Start the copy at the line containing "517 493 605]" and run it through the last line of the records. Repeat each line exactly; omit pictures.

Scene comparison data:
........
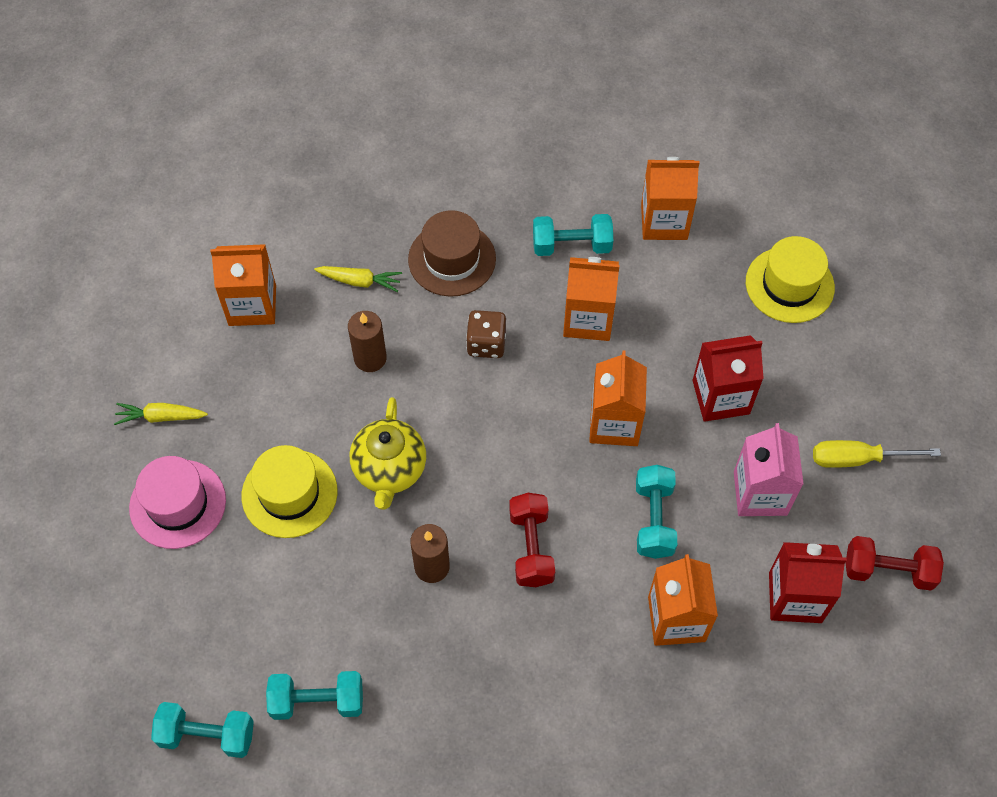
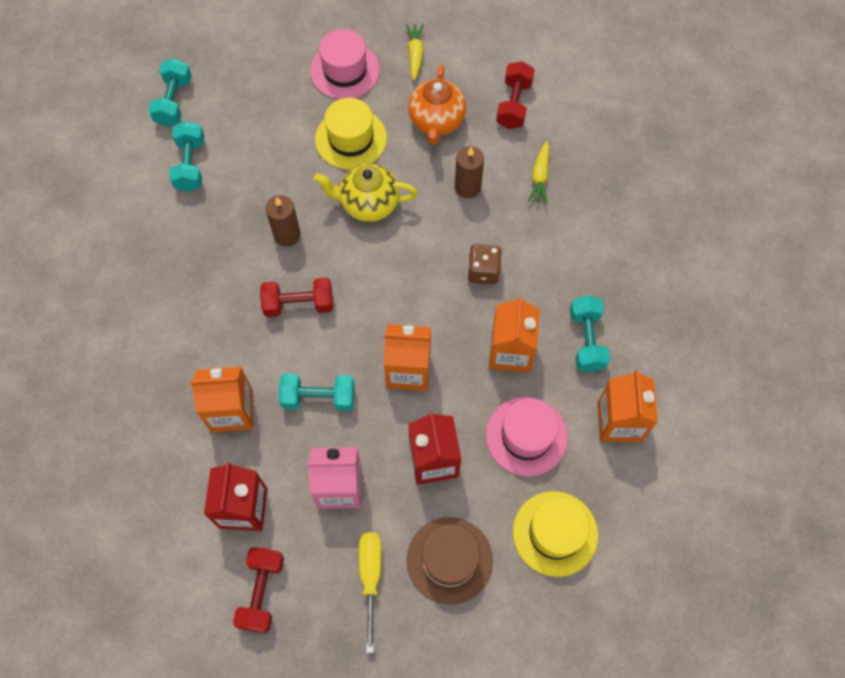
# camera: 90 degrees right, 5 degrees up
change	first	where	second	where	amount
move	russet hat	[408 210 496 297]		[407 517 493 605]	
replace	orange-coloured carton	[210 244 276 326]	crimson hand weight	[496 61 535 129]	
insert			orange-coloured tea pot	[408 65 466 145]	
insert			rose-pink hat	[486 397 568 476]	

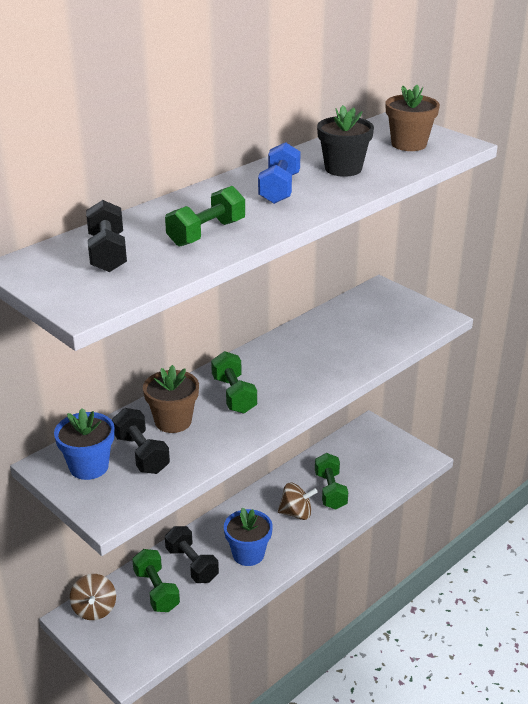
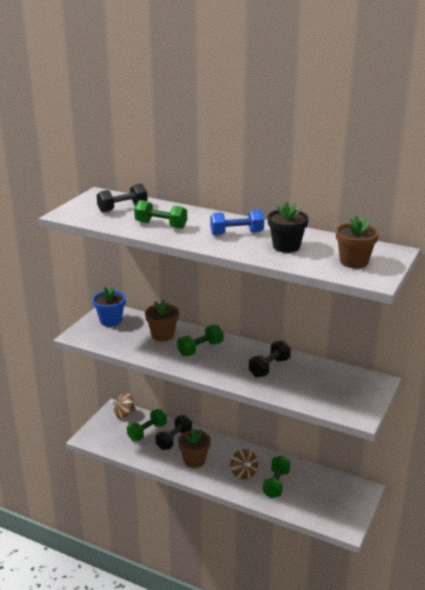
# camera: 70 degrees right, 5 degrees down
change	first	where	second	where	amount
move	jet-black hand weight	[112 408 170 474]		[249 340 291 377]	
rotate	emerald hand weight	[315 453 348 510]		[263 456 291 498]	45 degrees counterclockwise
recolor	royal blue plant pot	[224 507 273 566]	russet plant pot	[178 428 211 468]	

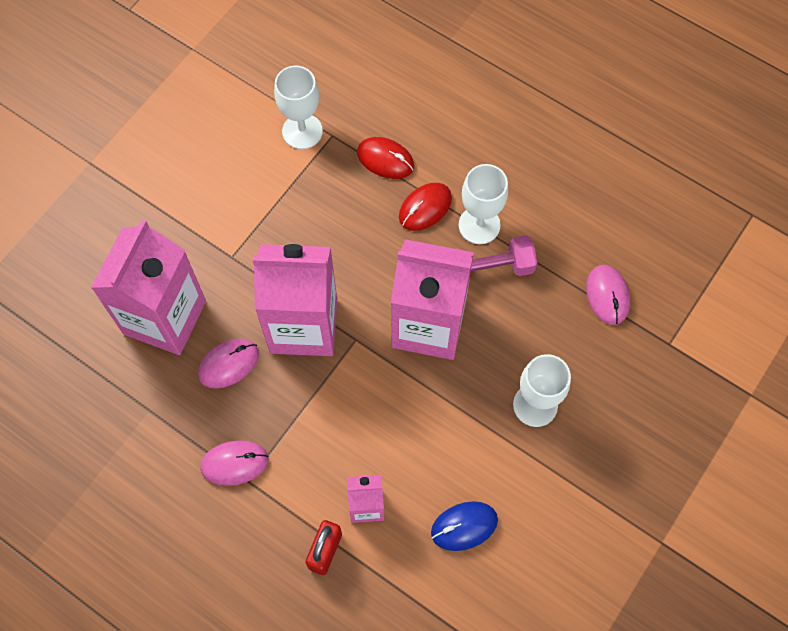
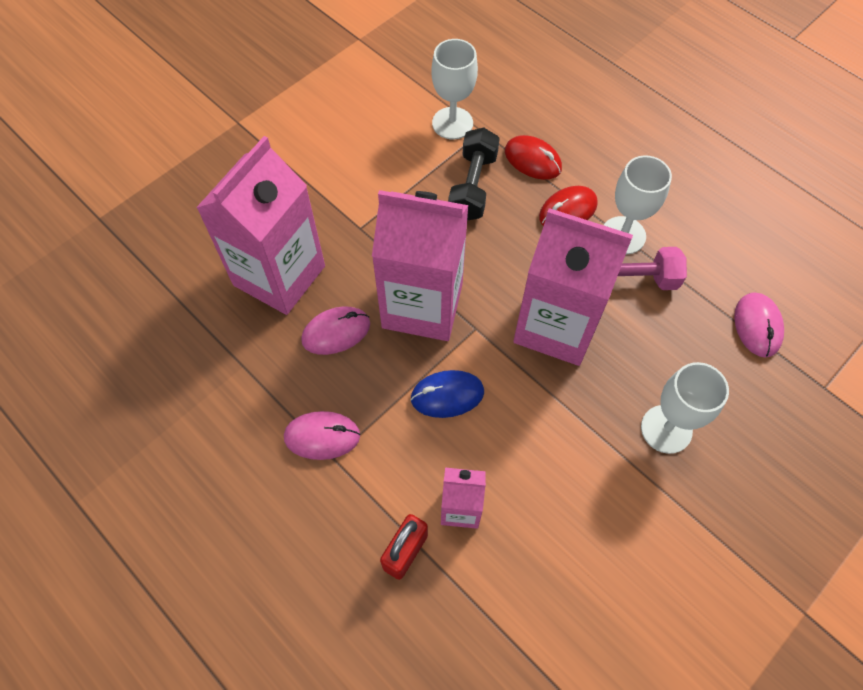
# camera: 10 degrees right, 5 degrees down
change	first	where	second	where	amount
move	royal blue PC mouse	[431 501 498 551]		[410 370 484 418]	
insert			jet-black hand weight	[448 127 500 220]	

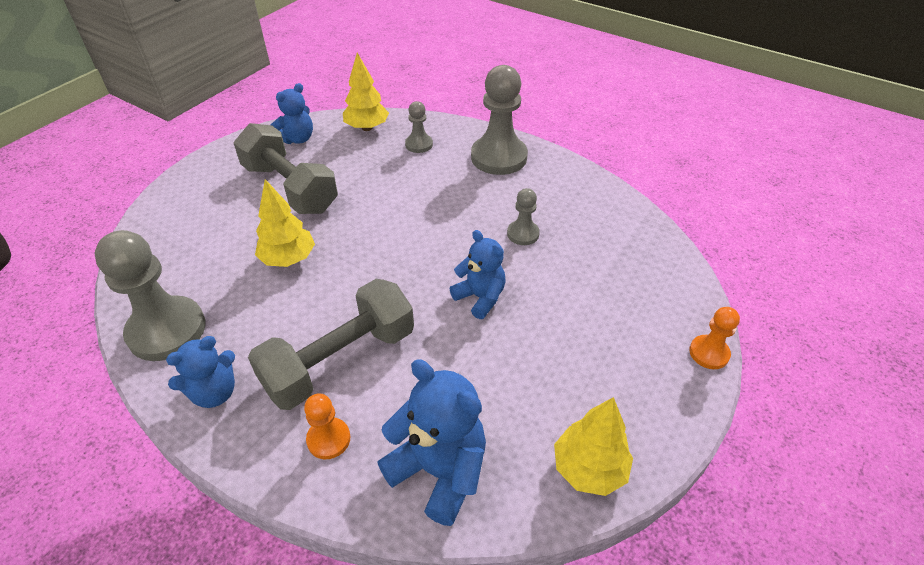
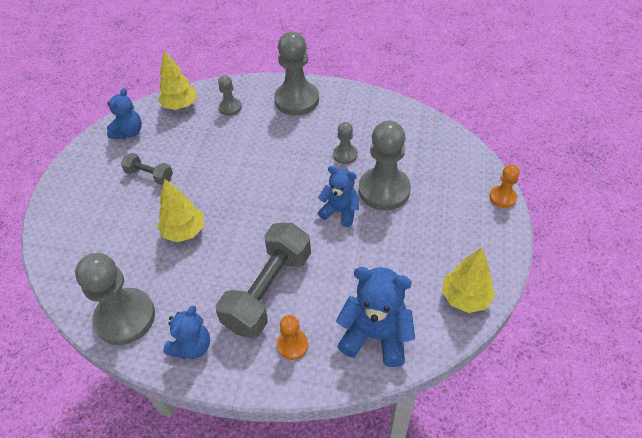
# camera: 20 degrees left, 5 degrees up
change	first	where	second	where	amount
resize	gray hand weight	[234 123 338 214]		[121 153 173 185]	x0.50
insert			gray pawn	[359 121 411 210]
........
• OUTPUT OF THE EXERCISE:
move	russet hat	[408 210 496 297]		[407 517 493 605]	
replace	orange-coloured carton	[210 244 276 326]	crimson hand weight	[496 61 535 129]	
insert			orange-coloured tea pot	[408 65 466 145]	
insert			rose-pink hat	[486 397 568 476]	

# camera: 70 degrees right, 5 degrees down
change	first	where	second	where	amount
move	jet-black hand weight	[112 408 170 474]		[249 340 291 377]	
rotate	emerald hand weight	[315 453 348 510]		[263 456 291 498]	45 degrees counterclockwise
recolor	royal blue plant pot	[224 507 273 566]	russet plant pot	[178 428 211 468]	

# camera: 10 degrees right, 5 degrees down
change	first	where	second	where	amount
move	royal blue PC mouse	[431 501 498 551]		[410 370 484 418]	
insert			jet-black hand weight	[448 127 500 220]	

# camera: 20 degrees left, 5 degrees up
change	first	where	second	where	amount
resize	gray hand weight	[234 123 338 214]		[121 153 173 185]	x0.50
insert			gray pawn	[359 121 411 210]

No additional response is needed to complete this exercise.